* **WHAT YOU SHOULD DO**:
Each record needs to be transcribed word for word, though without its pictures.

* **RECORDS FOR THIS TASK**:
··········

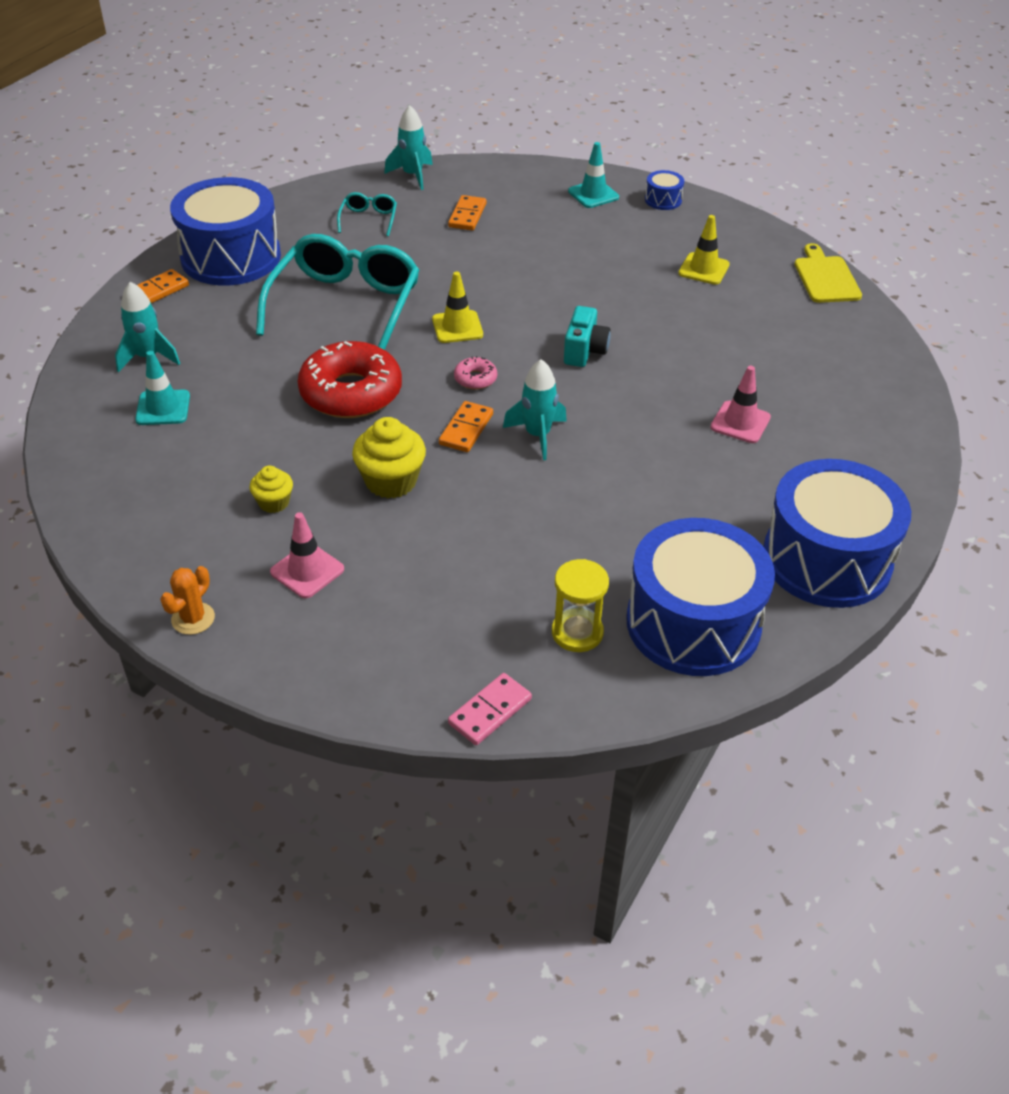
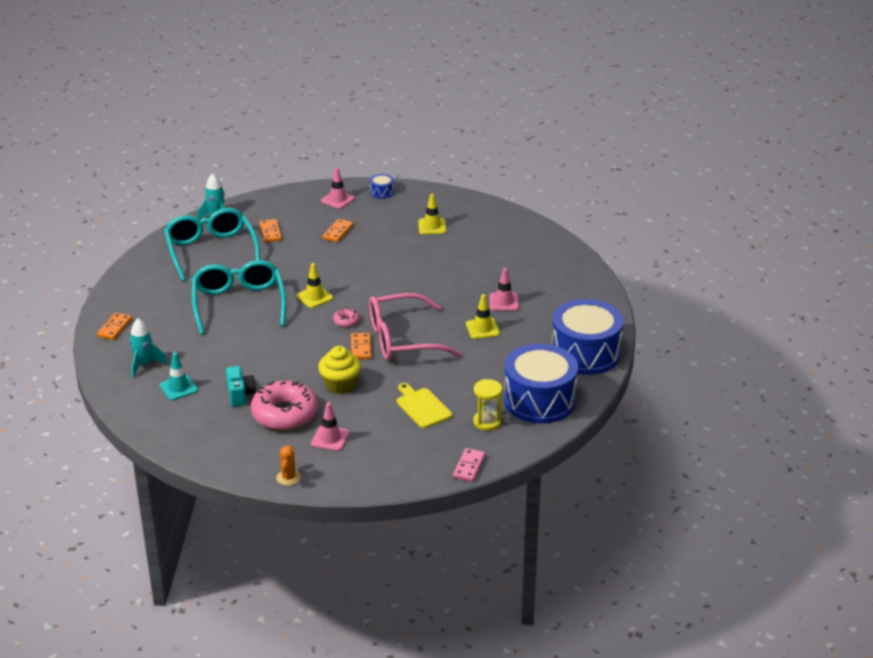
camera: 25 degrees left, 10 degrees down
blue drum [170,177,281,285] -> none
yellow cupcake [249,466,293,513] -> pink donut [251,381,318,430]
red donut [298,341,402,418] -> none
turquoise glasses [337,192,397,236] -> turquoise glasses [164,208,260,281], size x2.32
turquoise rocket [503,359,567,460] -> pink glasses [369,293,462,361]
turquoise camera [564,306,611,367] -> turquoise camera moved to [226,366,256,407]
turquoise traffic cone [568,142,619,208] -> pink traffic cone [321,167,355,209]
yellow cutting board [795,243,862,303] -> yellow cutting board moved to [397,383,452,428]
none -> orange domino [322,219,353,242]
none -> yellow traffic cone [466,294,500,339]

··········

* **RESPONSE AREA**:
camera: 25 degrees left, 10 degrees down
blue drum [170,177,281,285] -> none
yellow cupcake [249,466,293,513] -> pink donut [251,381,318,430]
red donut [298,341,402,418] -> none
turquoise glasses [337,192,397,236] -> turquoise glasses [164,208,260,281], size x2.32
turquoise rocket [503,359,567,460] -> pink glasses [369,293,462,361]
turquoise camera [564,306,611,367] -> turquoise camera moved to [226,366,256,407]
turquoise traffic cone [568,142,619,208] -> pink traffic cone [321,167,355,209]
yellow cutting board [795,243,862,303] -> yellow cutting board moved to [397,383,452,428]
none -> orange domino [322,219,353,242]
none -> yellow traffic cone [466,294,500,339]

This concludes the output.